▶ _Exercise details_:
Which lines in the entries below contain the string "VRAW"? Show each of them in full.

====== Recorded information

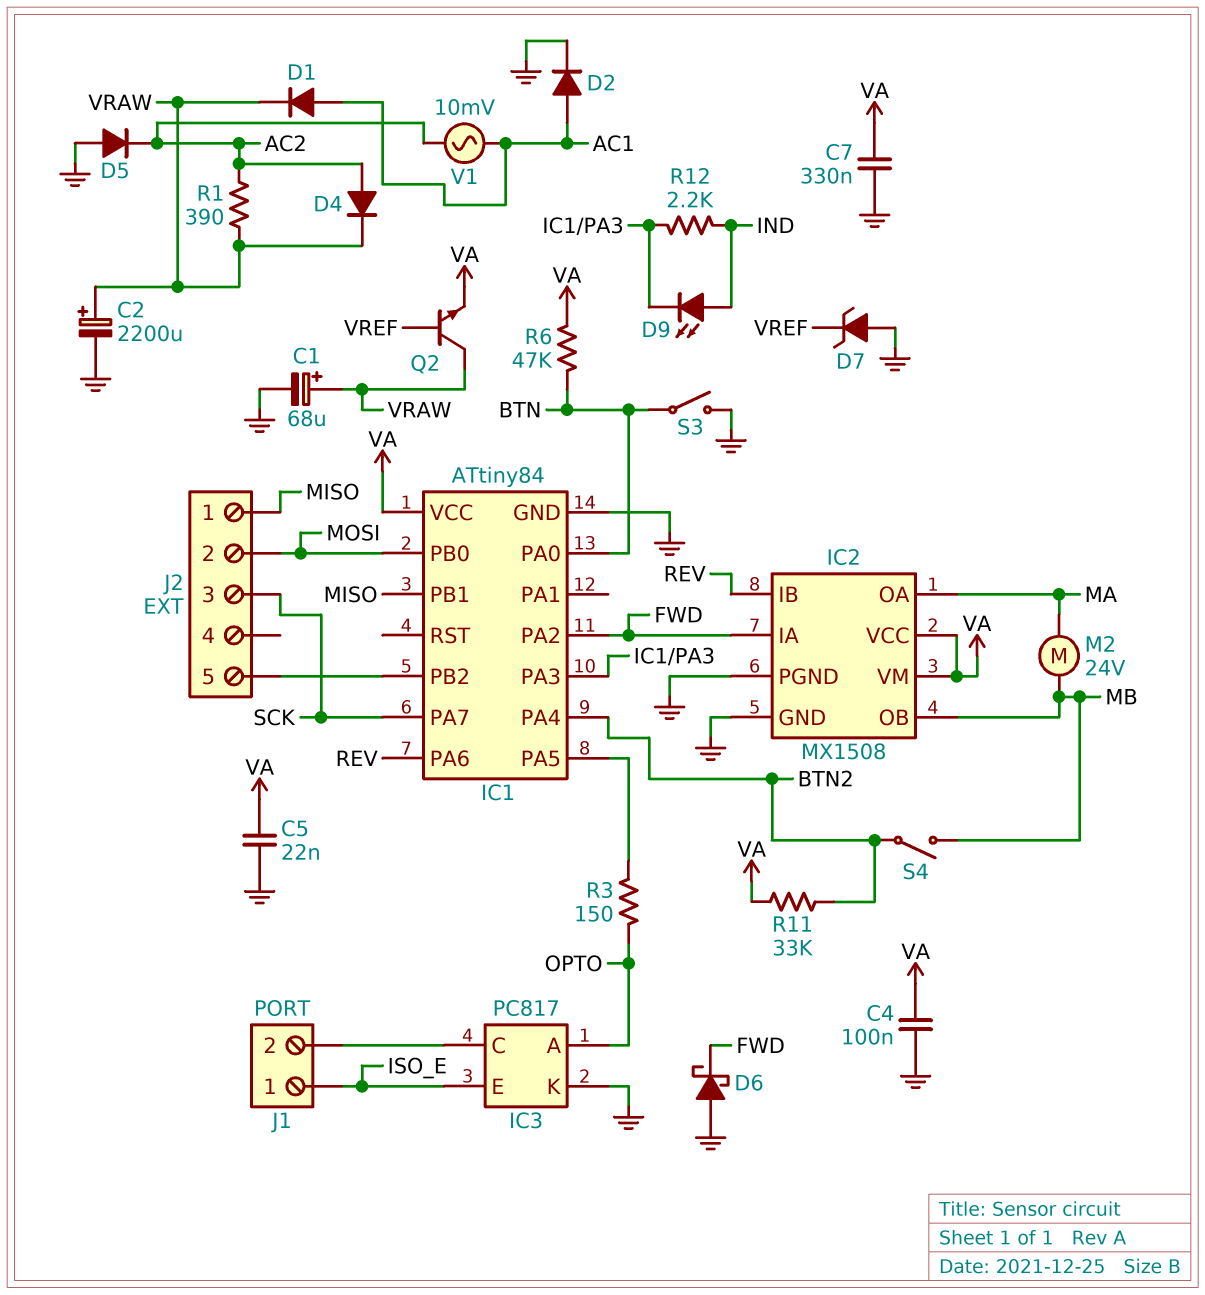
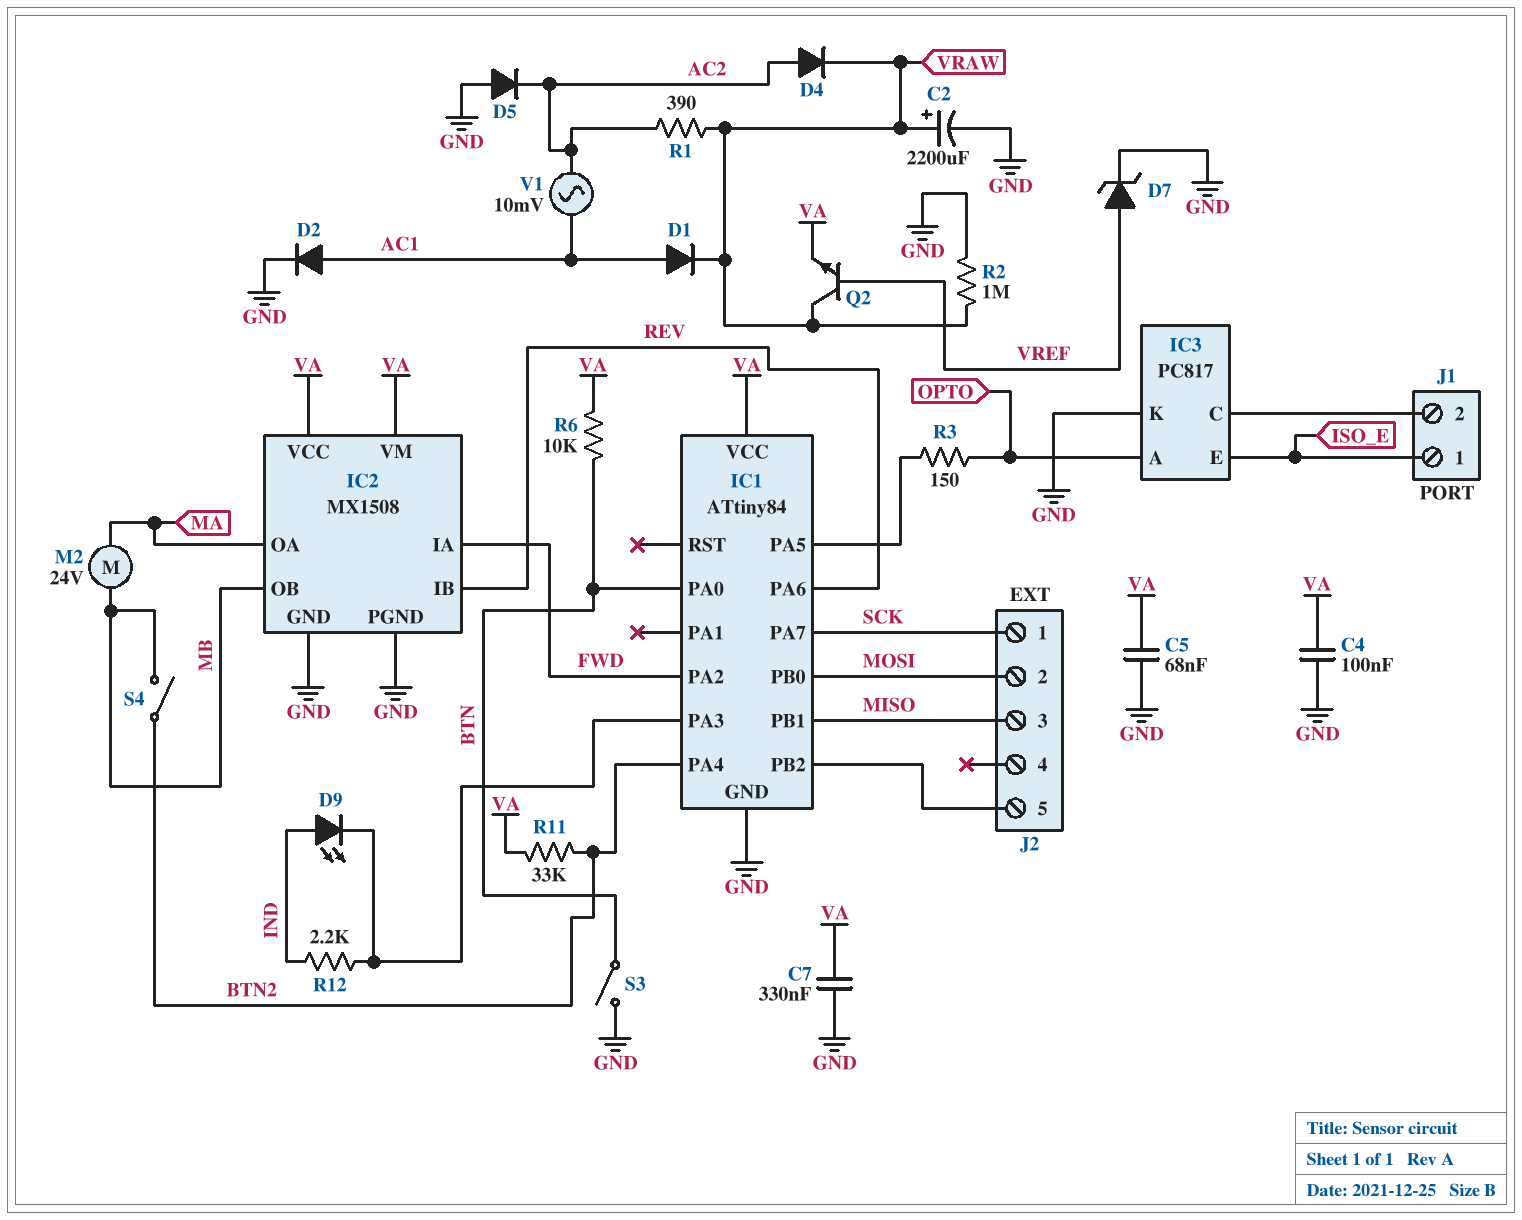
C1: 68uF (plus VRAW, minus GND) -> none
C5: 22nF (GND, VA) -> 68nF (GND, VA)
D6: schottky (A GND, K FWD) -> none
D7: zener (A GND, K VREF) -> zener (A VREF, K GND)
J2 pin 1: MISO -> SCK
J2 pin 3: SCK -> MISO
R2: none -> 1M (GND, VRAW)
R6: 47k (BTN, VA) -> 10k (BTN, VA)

============

▶ _Task response_:
C1: 68uF (plus VRAW, minus GND) -> none
R2: none -> 1M (GND, VRAW)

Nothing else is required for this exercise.